## Entries supplied
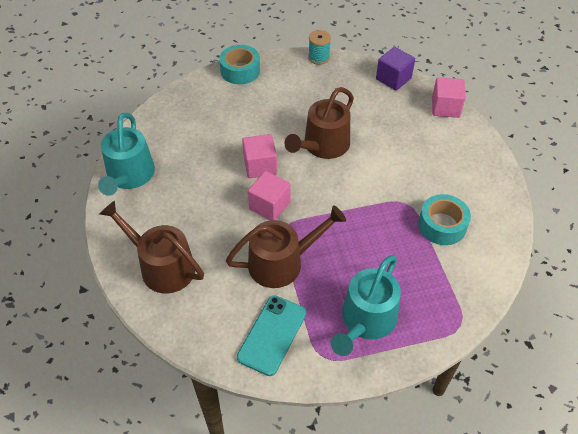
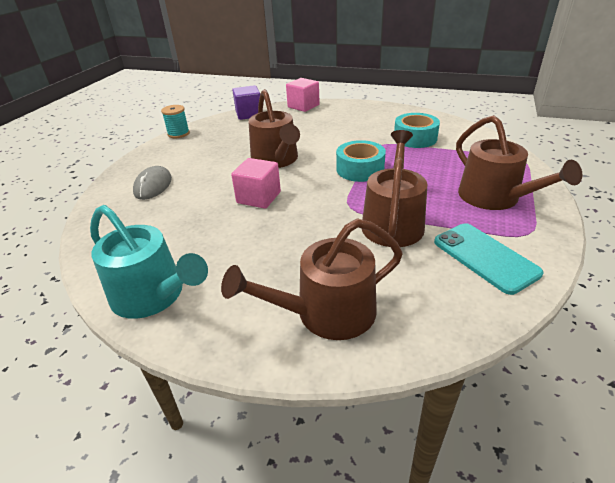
camera: 55 degrees left, 15 degrees down
(233, 97) = (153, 186): none -> grey mouse
(240, 71) = (127, 172): turquoise tape -> turquoise tape (360, 169)
(269, 206) = (314, 207): pink cube -> none
(366, 320) = (494, 198): turquoise watering can -> brown watering can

## Task item
The data above must be reproduced exactly, without any of its pictures.

## Solution for this problem
camera: 55 degrees left, 15 degrees down
(233, 97) = (153, 186): none -> grey mouse
(240, 71) = (127, 172): turquoise tape -> turquoise tape (360, 169)
(269, 206) = (314, 207): pink cube -> none
(366, 320) = (494, 198): turquoise watering can -> brown watering can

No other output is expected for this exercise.